Requirement: Return every line below that contains the string "treble", counting only matches with the same capitalization.

Information supplied:
# # # # #

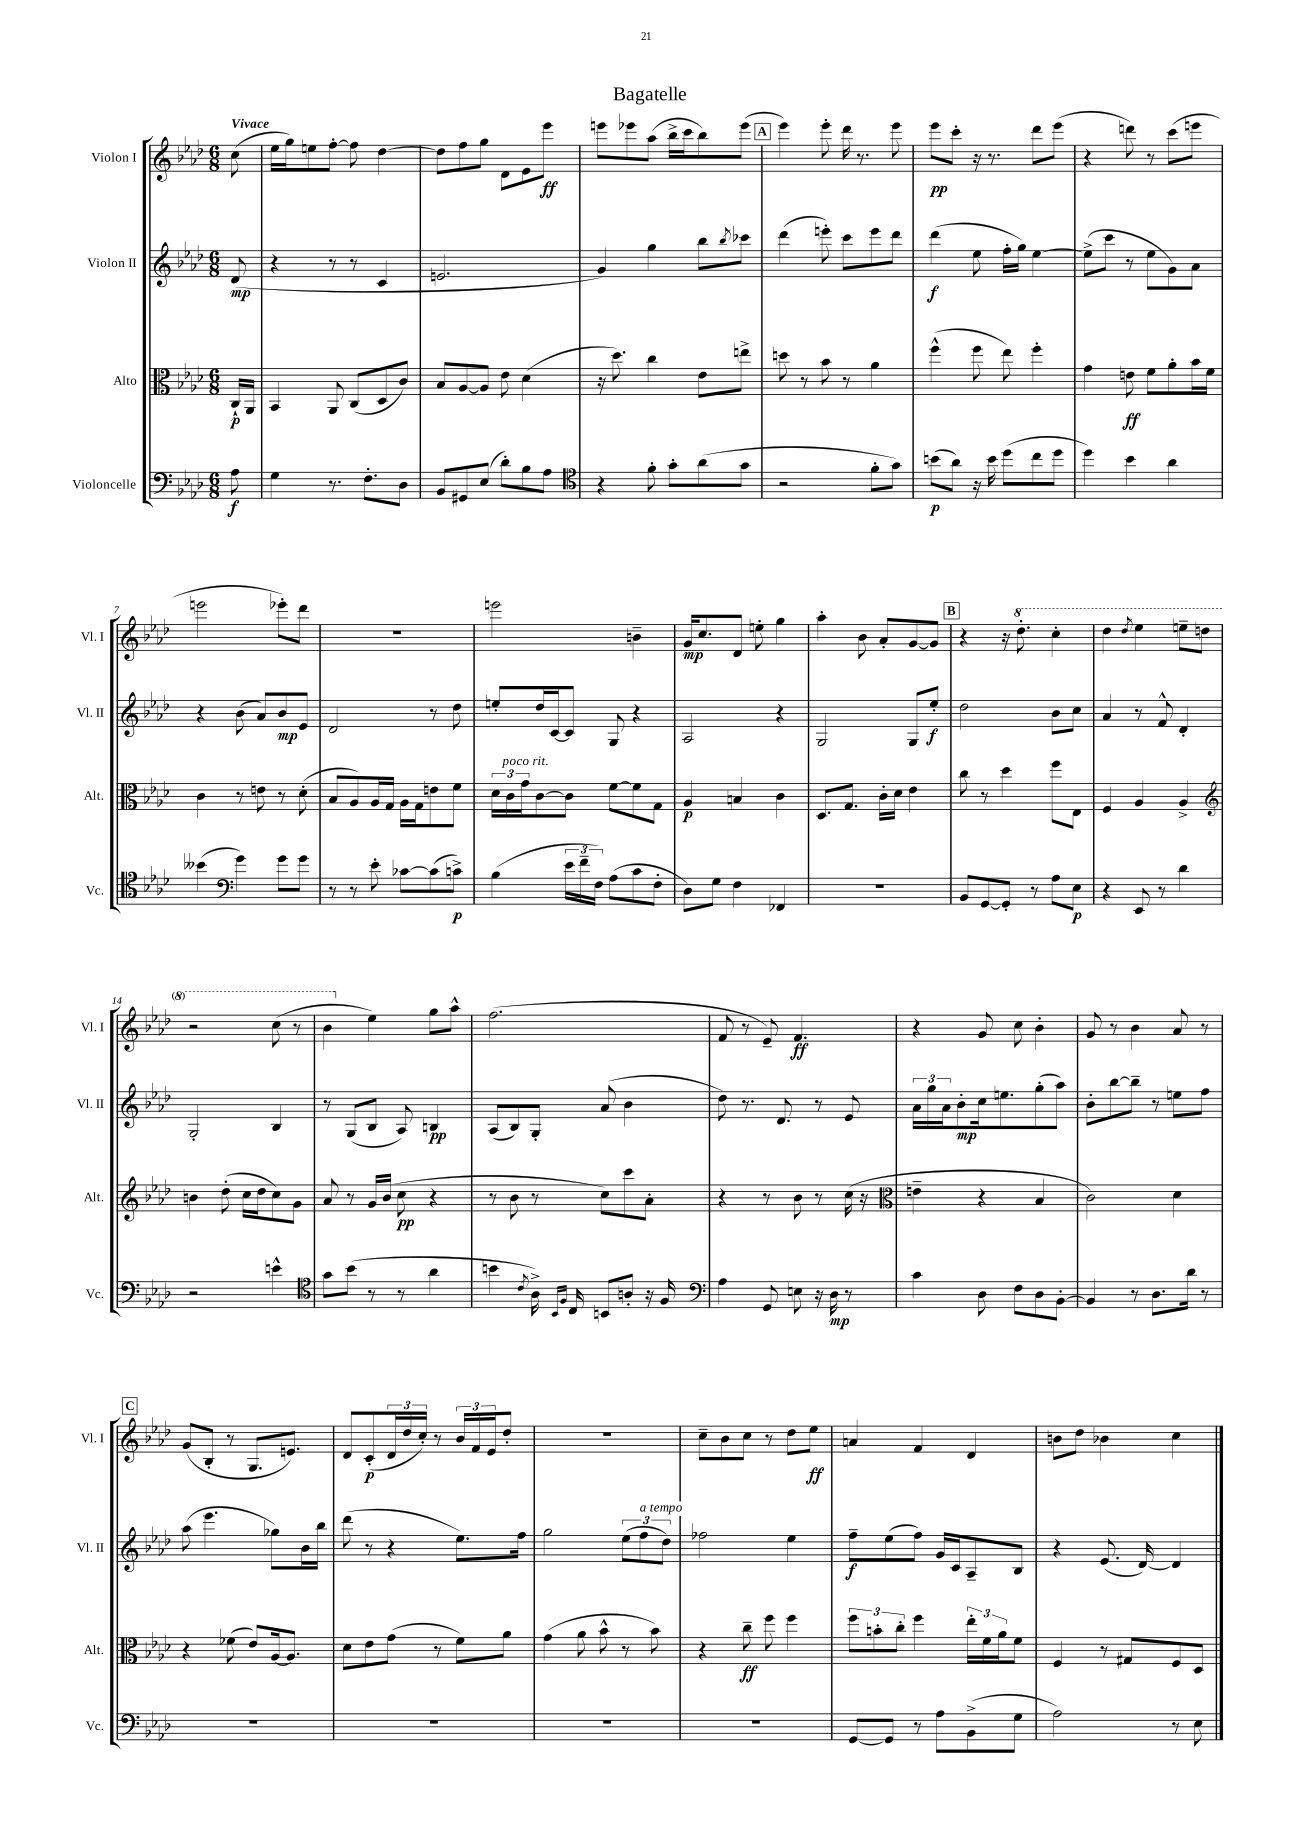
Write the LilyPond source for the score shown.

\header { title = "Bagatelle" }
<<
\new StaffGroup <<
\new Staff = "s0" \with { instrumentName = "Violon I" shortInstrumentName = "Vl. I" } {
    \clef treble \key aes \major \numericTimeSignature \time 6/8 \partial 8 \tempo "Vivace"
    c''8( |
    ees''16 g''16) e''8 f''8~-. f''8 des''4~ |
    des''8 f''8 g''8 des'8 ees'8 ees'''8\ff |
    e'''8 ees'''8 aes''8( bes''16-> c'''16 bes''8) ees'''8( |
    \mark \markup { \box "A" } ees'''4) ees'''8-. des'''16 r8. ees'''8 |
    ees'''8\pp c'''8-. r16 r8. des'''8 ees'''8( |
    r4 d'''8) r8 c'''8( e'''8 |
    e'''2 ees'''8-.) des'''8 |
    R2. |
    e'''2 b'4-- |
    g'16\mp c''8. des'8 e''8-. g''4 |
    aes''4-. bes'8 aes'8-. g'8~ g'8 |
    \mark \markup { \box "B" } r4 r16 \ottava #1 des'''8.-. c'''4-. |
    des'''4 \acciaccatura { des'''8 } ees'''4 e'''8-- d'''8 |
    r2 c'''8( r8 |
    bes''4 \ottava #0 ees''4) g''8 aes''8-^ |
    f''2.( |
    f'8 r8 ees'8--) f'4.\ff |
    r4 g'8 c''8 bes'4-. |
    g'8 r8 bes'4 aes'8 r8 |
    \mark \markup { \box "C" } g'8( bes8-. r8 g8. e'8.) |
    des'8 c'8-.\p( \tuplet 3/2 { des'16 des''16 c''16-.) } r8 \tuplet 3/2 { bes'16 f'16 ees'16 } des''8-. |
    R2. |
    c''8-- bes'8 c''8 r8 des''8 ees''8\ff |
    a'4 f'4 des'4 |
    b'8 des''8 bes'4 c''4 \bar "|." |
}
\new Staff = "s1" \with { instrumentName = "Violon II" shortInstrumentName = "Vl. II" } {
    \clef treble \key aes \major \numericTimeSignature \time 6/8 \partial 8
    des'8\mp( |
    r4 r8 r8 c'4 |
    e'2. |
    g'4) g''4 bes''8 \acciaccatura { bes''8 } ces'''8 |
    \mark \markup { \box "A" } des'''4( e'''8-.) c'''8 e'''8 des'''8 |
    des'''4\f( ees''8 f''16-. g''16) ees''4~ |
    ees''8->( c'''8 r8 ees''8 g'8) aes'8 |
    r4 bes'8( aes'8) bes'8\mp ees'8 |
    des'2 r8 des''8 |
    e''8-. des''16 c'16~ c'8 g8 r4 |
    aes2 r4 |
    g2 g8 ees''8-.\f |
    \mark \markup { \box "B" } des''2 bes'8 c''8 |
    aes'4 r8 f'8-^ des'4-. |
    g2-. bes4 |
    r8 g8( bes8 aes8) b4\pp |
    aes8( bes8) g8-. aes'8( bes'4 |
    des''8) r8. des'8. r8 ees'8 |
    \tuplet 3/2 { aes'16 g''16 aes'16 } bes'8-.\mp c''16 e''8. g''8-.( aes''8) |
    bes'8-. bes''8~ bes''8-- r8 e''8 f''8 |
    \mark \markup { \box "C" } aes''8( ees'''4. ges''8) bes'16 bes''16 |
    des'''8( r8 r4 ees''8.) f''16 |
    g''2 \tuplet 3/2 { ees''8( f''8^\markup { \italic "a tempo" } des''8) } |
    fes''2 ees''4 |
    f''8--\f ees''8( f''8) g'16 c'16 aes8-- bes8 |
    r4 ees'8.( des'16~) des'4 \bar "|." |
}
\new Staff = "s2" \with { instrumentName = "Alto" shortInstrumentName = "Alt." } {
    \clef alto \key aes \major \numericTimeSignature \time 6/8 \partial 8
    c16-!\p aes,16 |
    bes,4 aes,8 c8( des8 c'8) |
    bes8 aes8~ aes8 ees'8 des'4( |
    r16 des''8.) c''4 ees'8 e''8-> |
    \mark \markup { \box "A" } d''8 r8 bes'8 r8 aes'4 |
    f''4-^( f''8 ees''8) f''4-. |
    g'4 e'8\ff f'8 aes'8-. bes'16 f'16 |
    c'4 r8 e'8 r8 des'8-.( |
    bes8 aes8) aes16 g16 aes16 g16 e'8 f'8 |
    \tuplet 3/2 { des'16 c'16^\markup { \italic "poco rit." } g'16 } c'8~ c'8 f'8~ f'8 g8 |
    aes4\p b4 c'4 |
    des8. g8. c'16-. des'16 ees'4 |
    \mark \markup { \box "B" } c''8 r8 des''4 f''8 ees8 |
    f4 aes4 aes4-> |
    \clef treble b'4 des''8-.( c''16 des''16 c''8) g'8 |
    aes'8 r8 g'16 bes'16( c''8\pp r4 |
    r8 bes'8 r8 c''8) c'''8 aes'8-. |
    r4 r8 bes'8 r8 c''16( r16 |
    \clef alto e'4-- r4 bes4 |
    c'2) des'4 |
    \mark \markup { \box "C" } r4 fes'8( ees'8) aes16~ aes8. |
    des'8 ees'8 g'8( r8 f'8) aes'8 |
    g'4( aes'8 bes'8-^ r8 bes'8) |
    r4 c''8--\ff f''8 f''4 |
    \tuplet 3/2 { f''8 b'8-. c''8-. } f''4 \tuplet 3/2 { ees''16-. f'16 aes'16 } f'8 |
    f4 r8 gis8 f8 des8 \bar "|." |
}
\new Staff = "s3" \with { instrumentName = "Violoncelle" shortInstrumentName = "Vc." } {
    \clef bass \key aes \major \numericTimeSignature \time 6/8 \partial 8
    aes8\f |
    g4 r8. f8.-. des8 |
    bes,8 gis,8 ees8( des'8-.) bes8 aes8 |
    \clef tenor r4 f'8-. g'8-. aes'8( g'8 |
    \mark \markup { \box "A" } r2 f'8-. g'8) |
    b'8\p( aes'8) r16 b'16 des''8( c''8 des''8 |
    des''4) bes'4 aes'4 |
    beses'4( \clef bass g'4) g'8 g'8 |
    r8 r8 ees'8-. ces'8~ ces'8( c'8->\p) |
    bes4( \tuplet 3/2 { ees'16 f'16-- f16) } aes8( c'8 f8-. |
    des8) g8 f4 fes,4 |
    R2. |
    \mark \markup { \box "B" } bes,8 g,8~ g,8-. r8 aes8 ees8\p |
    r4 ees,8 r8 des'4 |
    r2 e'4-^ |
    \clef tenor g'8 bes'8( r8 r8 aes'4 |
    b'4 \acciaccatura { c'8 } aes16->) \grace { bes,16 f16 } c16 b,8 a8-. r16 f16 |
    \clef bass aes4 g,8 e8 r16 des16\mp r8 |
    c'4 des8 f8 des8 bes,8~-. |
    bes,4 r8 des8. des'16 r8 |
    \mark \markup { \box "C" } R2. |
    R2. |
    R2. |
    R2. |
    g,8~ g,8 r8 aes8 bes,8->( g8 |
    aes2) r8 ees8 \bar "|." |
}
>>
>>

# # # # #

Output of the task:
    \clef treble \key aes \major \numericTimeSignature \time 6/8 \partial 8 \tempo "Vivace"
    \clef treble \key aes \major \numericTimeSignature \time 6/8 \partial 8
    \clef treble b'4 des''8-.( c''16 des''16 c''8) g'8 |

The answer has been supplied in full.